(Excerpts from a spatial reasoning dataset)

>>>>

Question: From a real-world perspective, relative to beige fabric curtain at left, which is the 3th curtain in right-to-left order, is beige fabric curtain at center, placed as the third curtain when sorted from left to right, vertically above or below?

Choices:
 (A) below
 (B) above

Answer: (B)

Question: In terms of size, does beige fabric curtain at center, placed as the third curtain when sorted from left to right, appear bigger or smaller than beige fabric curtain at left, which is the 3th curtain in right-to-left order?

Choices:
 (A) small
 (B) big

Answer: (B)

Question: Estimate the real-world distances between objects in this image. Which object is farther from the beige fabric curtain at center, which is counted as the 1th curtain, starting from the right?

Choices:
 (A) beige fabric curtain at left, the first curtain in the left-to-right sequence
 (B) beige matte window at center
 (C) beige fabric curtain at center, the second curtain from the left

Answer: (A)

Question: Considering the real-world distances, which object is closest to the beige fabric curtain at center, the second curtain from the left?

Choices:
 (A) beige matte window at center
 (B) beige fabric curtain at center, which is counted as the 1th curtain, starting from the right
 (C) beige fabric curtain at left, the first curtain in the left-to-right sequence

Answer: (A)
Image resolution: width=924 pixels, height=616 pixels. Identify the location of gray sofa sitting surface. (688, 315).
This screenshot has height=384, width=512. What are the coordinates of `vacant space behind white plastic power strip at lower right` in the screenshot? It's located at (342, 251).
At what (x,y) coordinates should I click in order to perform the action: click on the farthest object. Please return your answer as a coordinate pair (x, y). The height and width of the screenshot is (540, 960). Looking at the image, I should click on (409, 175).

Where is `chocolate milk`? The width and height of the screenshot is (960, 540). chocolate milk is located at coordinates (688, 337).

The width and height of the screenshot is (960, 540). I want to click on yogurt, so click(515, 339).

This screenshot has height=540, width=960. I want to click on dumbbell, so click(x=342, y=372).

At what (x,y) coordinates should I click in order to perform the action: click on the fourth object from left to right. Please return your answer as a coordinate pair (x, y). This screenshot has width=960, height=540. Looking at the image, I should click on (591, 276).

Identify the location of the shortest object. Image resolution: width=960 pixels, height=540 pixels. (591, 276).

<<<<

Pull out each line above that contains the string "below". Case counts.

Question: From a real-world perspective, relative to beige fabric curtain at left, which is the 3th curtain in right-to-left order, is beige fabric curtain at center, placed as the third curtain when sorted from left to right, vertically above or below?
 (A) below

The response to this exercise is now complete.